Shape state transition data:

:::

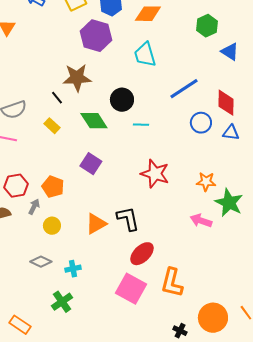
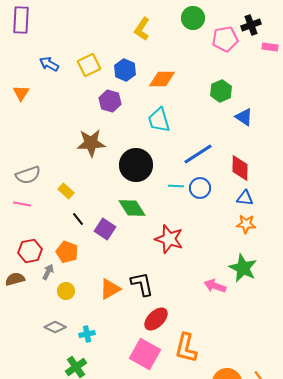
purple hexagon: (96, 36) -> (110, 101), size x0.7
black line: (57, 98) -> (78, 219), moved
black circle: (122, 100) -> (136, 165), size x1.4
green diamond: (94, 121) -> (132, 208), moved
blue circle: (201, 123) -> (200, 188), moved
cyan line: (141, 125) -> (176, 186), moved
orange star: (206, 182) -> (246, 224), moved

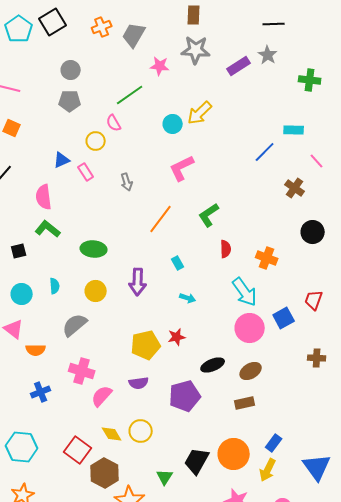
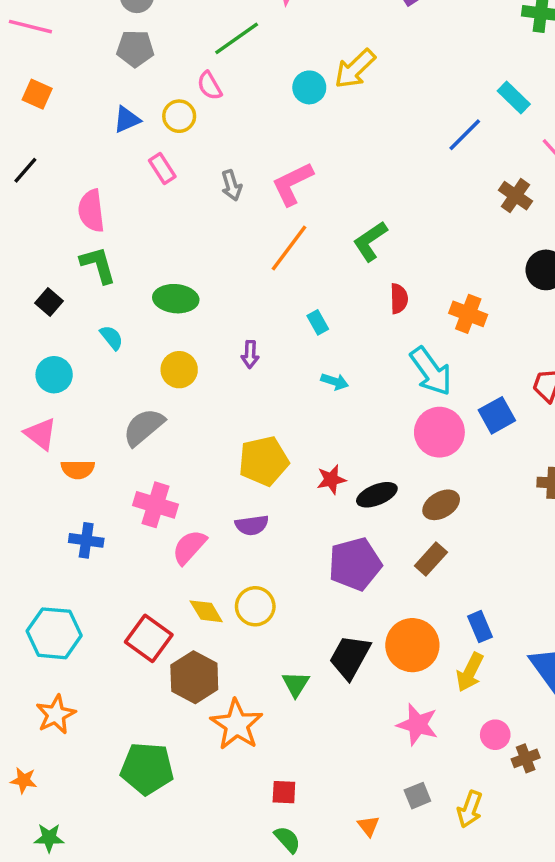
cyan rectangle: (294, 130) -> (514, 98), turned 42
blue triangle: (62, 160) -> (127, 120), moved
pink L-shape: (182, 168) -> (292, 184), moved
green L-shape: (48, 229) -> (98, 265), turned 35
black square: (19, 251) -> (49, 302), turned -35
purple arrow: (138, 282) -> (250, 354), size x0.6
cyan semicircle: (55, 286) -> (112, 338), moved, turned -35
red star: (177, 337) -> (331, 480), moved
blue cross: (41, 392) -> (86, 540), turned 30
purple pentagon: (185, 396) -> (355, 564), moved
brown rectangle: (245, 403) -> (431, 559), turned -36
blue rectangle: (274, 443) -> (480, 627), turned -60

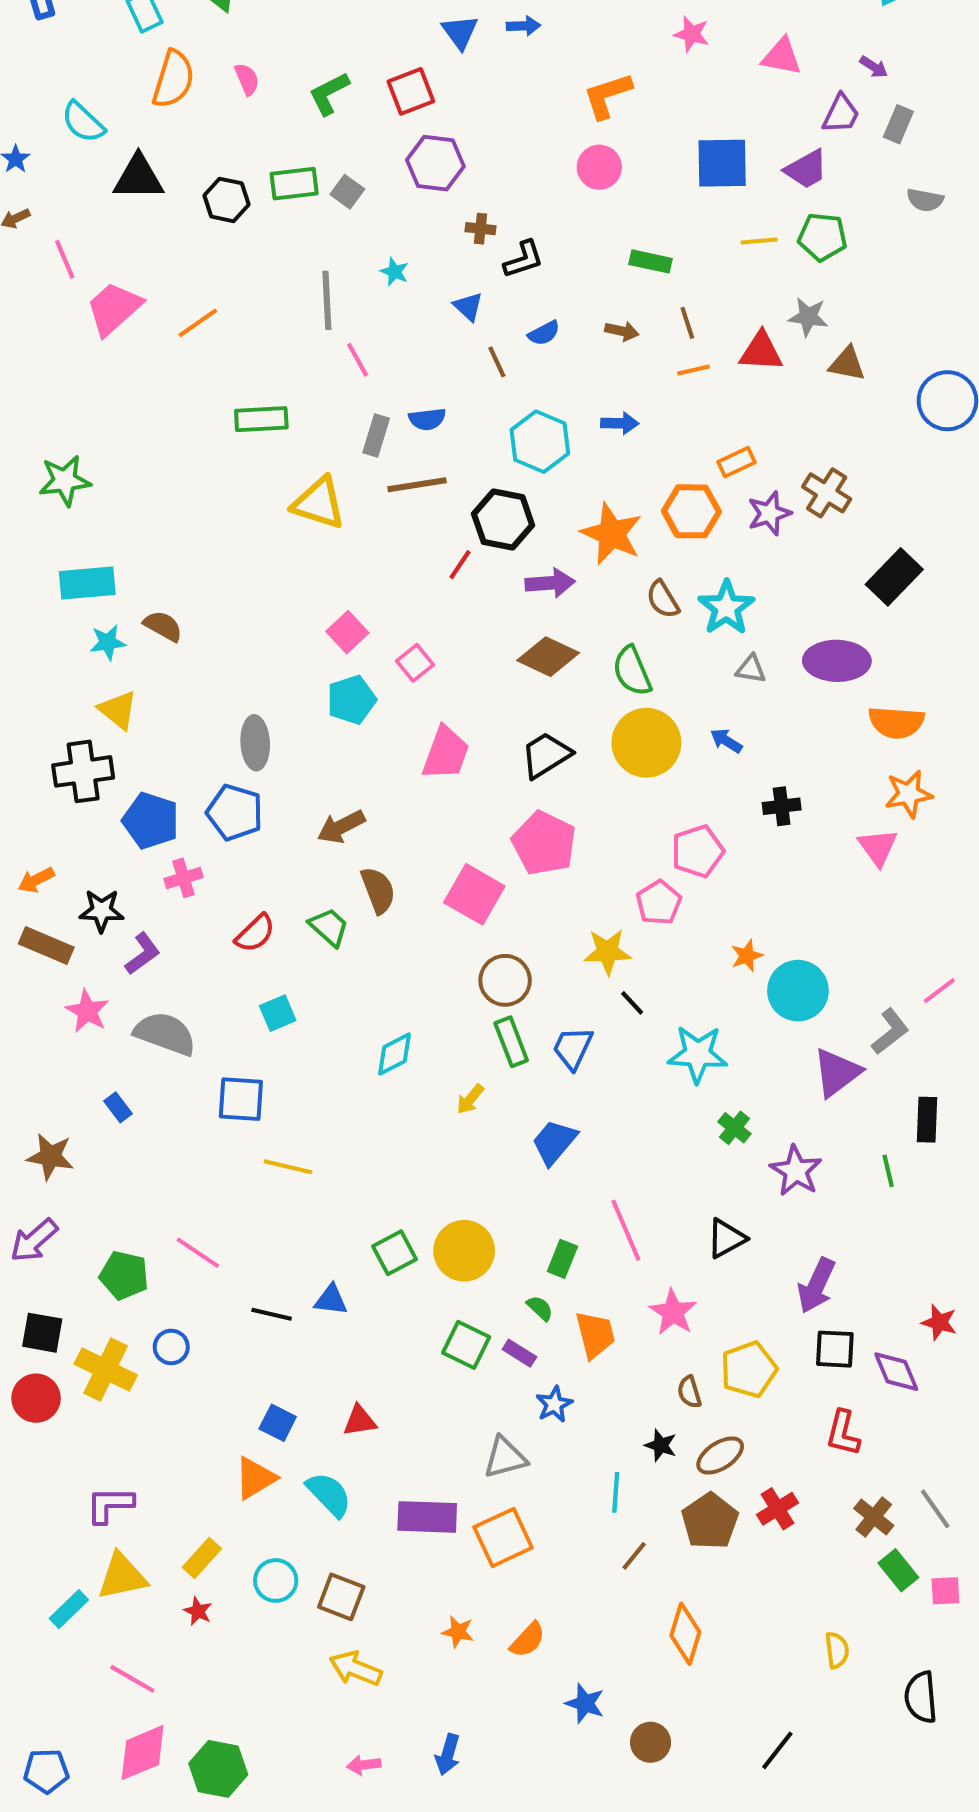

:::

**What the task requires**:
The copy must match each record exactly, apart from the images, which stay out.

**Task output**:
purple hexagon: (96, 36) -> (110, 101), size x0.7
black line: (57, 98) -> (78, 219), moved
black circle: (122, 100) -> (136, 165), size x1.4
green diamond: (94, 121) -> (132, 208), moved
blue circle: (201, 123) -> (200, 188), moved
cyan line: (141, 125) -> (176, 186), moved
orange star: (206, 182) -> (246, 224), moved

cyan rectangle: (294, 130) -> (514, 98), turned 42
blue triangle: (62, 160) -> (127, 120), moved
pink L-shape: (182, 168) -> (292, 184), moved
green L-shape: (48, 229) -> (98, 265), turned 35
black square: (19, 251) -> (49, 302), turned -35
purple arrow: (138, 282) -> (250, 354), size x0.6
cyan semicircle: (55, 286) -> (112, 338), moved, turned -35
red star: (177, 337) -> (331, 480), moved
blue cross: (41, 392) -> (86, 540), turned 30
purple pentagon: (185, 396) -> (355, 564), moved
brown rectangle: (245, 403) -> (431, 559), turned -36
blue rectangle: (274, 443) -> (480, 627), turned -60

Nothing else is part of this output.